[Modification records]

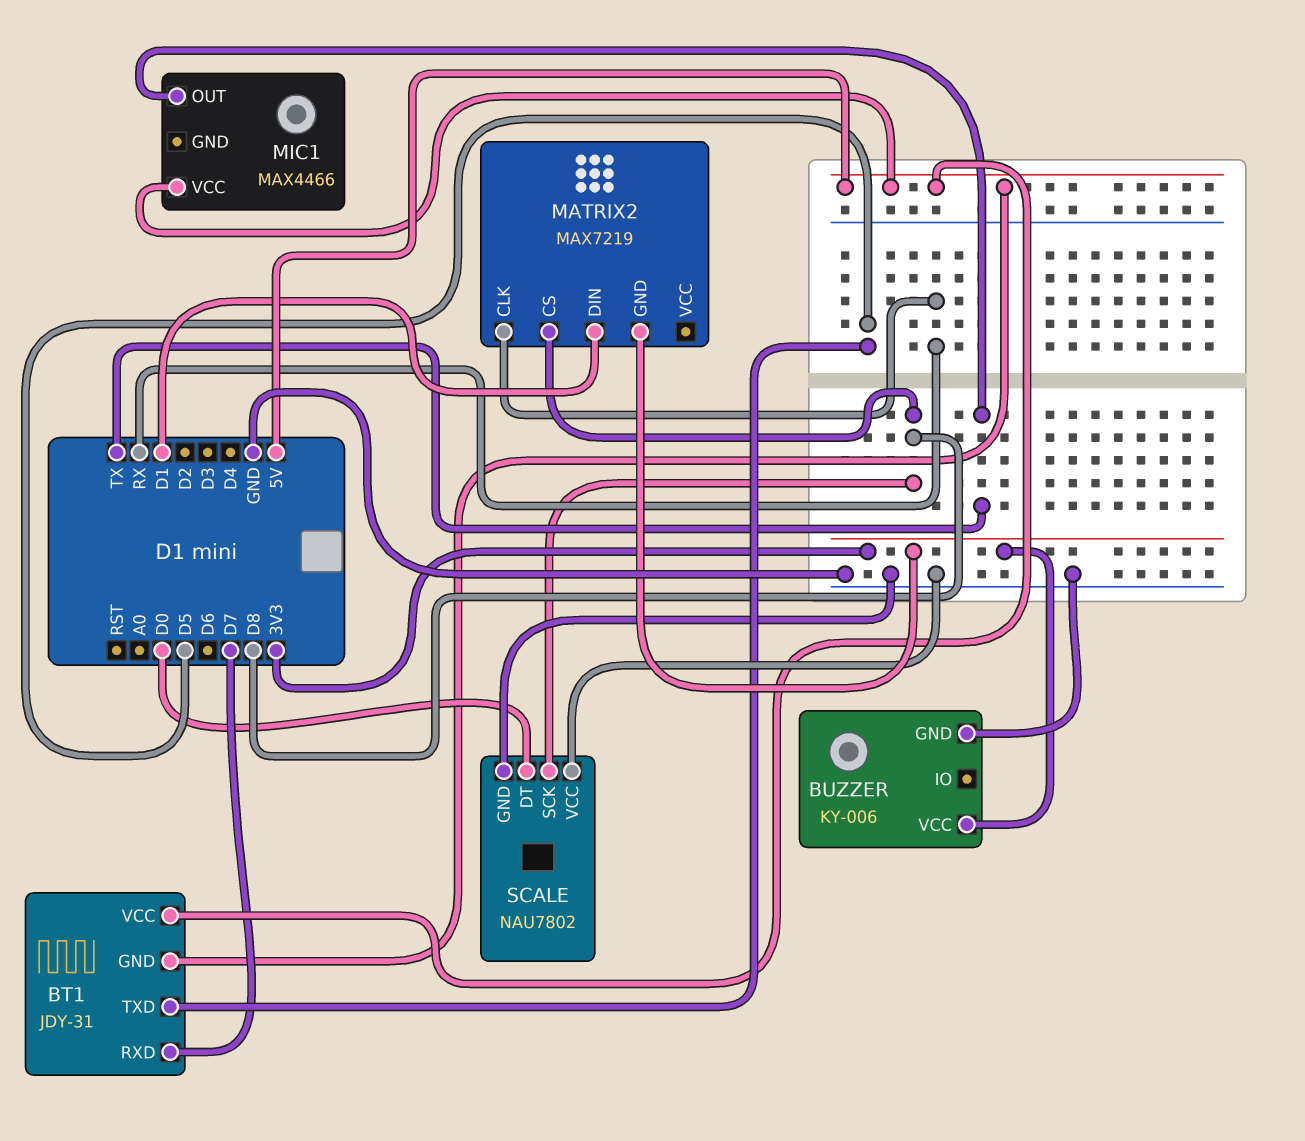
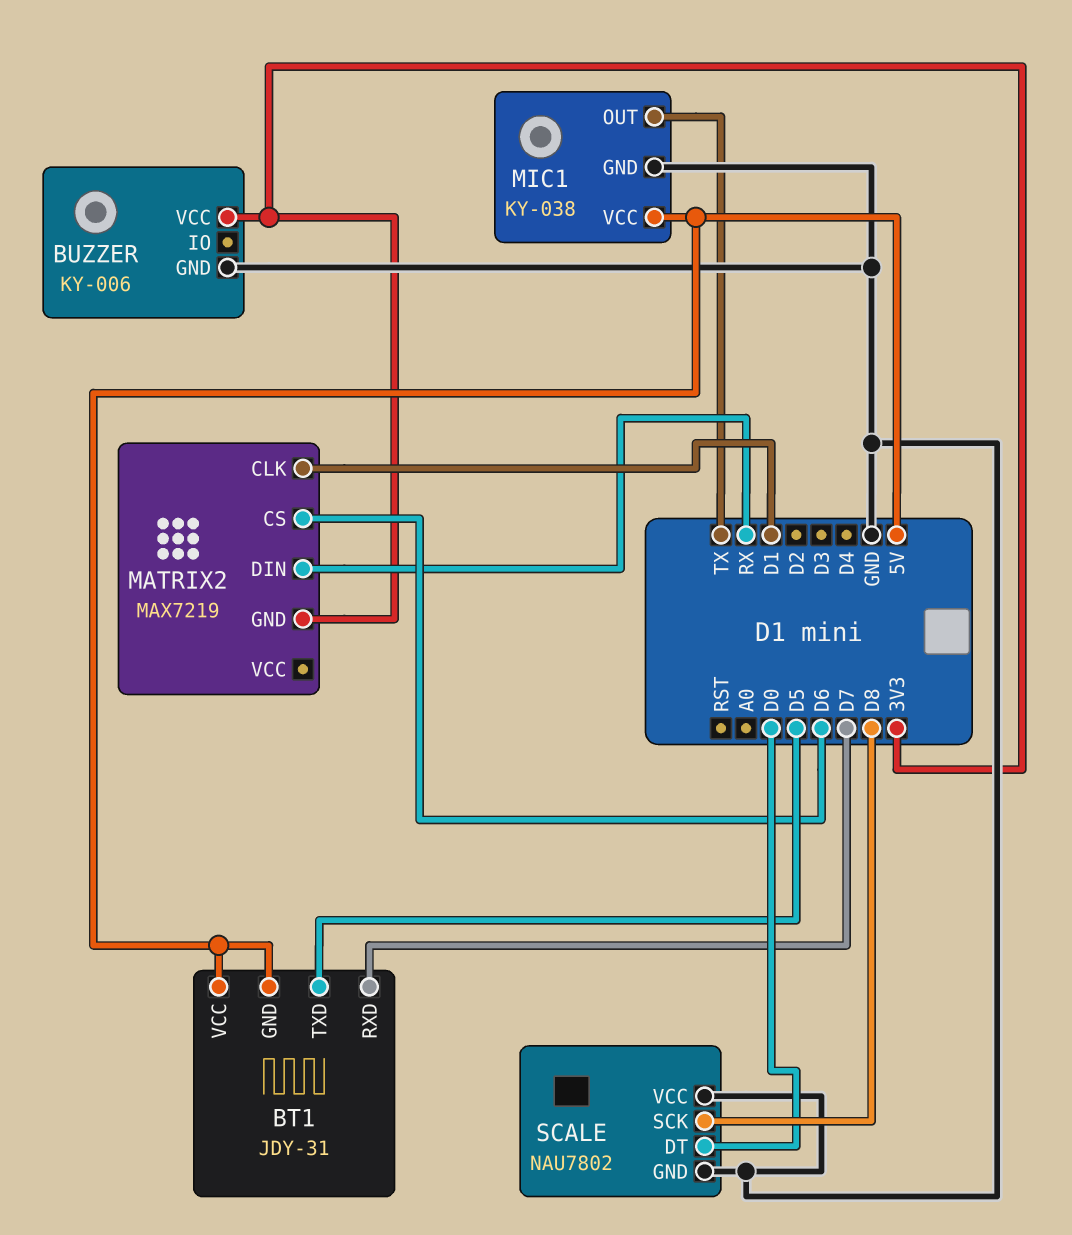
MATRIX2 pin CLK: RX -> D1
MATRIX2 pin CS: D8 -> D6
MATRIX2 pin DIN: D1 -> RX
MIC1: MAX4466 -> KY-038
MIC1 pin GND: none -> GND

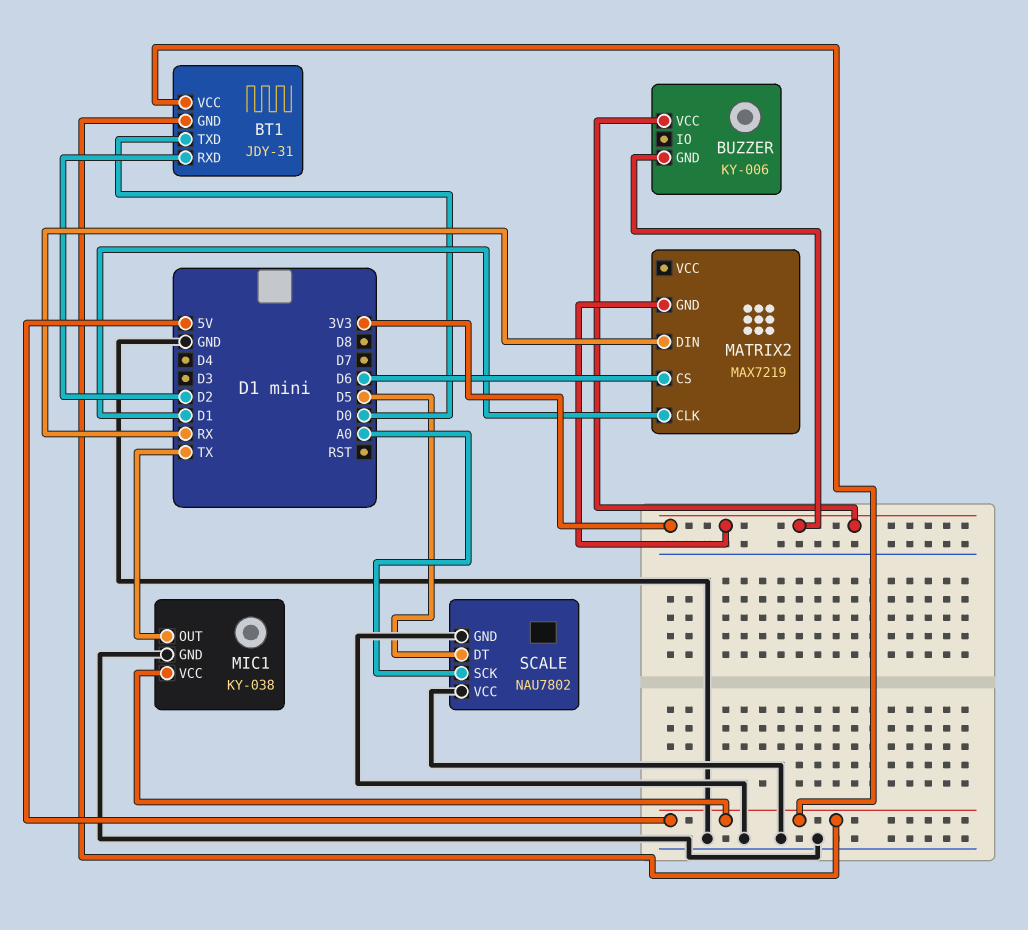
BT1 pin RXD: D7 -> D2
BT1 pin TXD: D5 -> D0
BUZZER pin GND: GND -> 3V3
SCALE pin DT: D0 -> D5
SCALE pin SCK: D8 -> A0

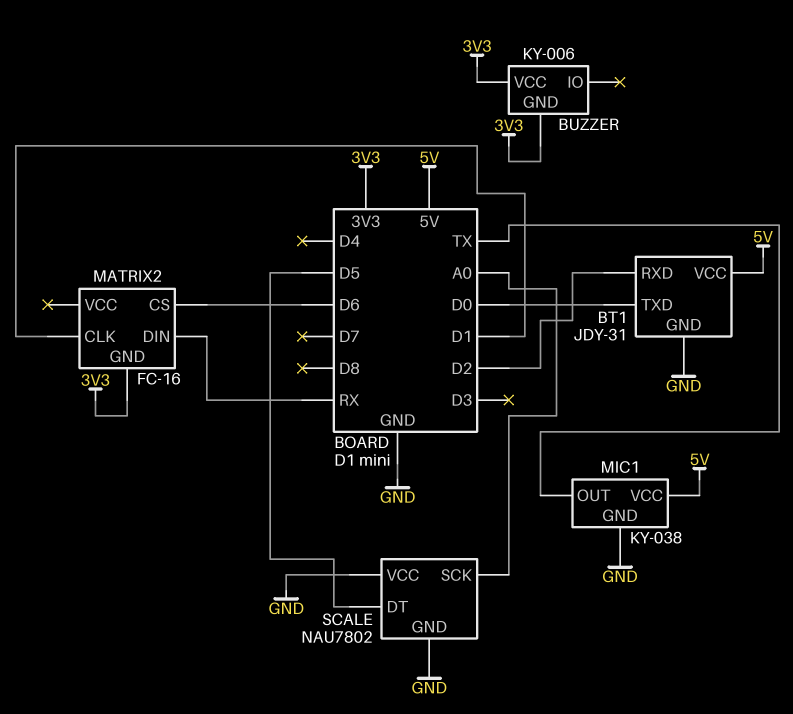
BT1 pin GND: 5V -> GND
MATRIX2: MAX7219 -> FC-16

**Action item**
Could you restate every entry above word for word, leaving out the pictures?

**Solution**
MATRIX2 pin CLK: RX -> D1
MATRIX2 pin CS: D8 -> D6
MATRIX2 pin DIN: D1 -> RX
MIC1: MAX4466 -> KY-038
MIC1 pin GND: none -> GND

BT1 pin RXD: D7 -> D2
BT1 pin TXD: D5 -> D0
BUZZER pin GND: GND -> 3V3
SCALE pin DT: D0 -> D5
SCALE pin SCK: D8 -> A0

BT1 pin GND: 5V -> GND
MATRIX2: MAX7219 -> FC-16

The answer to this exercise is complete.